- WHAT TO DO:
A line qualifies if it holds the string "VBAT". Copy every qualifying line from the records.

- DATA SHOWN:
——————————
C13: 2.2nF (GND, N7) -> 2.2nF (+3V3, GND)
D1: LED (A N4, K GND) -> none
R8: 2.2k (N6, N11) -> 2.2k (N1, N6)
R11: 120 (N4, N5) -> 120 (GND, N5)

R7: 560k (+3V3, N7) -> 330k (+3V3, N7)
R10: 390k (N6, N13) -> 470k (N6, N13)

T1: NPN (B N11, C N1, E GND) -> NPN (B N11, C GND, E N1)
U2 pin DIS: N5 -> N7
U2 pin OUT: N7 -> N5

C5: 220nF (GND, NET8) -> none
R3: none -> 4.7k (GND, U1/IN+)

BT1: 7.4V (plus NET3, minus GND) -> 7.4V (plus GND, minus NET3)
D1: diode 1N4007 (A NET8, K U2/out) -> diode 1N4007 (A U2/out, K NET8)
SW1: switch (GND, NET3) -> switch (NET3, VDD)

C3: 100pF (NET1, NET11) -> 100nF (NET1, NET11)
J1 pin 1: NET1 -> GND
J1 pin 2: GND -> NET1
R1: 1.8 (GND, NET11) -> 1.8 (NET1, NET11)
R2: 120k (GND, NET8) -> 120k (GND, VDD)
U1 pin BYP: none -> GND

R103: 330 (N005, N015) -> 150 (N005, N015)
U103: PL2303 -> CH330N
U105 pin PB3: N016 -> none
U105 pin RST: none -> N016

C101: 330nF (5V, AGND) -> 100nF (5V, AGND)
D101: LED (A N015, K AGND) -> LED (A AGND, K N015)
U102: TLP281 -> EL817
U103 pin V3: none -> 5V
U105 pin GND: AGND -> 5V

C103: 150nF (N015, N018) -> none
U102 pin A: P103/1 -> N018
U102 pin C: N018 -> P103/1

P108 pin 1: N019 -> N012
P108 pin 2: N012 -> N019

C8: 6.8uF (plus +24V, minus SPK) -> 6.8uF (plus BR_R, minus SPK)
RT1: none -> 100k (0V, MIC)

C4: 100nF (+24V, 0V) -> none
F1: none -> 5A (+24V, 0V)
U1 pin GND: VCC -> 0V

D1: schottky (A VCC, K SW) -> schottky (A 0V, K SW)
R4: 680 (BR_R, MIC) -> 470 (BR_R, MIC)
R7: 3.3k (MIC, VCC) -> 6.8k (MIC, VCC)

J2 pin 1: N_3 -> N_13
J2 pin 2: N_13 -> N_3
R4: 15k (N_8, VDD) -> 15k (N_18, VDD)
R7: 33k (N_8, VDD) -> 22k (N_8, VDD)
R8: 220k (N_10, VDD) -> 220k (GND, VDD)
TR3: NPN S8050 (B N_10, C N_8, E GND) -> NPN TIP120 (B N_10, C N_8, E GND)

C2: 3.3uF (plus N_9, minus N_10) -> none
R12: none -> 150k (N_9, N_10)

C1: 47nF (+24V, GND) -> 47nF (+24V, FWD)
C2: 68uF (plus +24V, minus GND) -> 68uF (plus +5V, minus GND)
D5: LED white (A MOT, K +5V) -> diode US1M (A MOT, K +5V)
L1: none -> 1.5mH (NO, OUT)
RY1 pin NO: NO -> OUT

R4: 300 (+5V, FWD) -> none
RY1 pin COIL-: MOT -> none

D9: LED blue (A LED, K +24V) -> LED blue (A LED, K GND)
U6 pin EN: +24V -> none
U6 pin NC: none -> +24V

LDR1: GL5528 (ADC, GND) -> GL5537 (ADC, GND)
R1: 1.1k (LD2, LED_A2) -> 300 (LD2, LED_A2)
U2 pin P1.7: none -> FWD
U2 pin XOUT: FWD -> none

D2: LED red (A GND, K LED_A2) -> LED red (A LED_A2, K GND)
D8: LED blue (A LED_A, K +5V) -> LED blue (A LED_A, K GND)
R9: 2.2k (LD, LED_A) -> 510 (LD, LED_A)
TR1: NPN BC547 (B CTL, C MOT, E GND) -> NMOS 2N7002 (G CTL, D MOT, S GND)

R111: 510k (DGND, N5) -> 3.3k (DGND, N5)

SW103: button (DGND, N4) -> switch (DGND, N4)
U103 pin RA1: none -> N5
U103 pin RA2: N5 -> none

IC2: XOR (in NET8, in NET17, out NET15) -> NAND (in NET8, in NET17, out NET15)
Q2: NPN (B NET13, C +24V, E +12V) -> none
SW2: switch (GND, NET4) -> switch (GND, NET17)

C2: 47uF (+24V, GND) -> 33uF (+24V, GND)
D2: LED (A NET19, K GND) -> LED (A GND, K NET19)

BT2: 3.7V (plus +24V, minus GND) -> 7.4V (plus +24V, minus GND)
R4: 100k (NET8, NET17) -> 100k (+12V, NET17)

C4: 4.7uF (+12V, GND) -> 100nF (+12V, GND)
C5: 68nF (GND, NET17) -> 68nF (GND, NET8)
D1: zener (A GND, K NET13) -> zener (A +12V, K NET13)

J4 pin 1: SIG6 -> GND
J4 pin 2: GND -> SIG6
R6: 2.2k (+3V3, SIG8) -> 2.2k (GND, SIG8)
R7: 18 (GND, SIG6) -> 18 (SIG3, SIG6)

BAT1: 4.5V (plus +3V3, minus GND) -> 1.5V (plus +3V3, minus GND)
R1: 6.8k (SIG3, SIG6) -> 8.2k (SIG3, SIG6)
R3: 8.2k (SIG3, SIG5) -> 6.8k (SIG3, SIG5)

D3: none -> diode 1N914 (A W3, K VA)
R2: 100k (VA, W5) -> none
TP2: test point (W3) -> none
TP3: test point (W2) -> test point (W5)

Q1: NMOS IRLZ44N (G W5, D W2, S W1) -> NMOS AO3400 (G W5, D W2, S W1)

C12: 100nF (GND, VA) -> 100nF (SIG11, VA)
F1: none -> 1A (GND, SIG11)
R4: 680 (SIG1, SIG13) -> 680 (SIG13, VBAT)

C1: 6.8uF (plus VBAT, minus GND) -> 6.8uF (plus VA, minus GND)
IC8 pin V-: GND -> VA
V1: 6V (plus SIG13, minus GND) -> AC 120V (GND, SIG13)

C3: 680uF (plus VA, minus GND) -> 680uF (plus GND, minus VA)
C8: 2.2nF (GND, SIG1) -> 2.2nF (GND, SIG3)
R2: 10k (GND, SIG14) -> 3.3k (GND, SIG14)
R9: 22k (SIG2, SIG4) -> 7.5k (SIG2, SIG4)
——————————
- ANSWER SECTION:
R4: 680 (SIG1, SIG13) -> 680 (SIG13, VBAT)
C1: 6.8uF (plus VBAT, minus GND) -> 6.8uF (plus VA, minus GND)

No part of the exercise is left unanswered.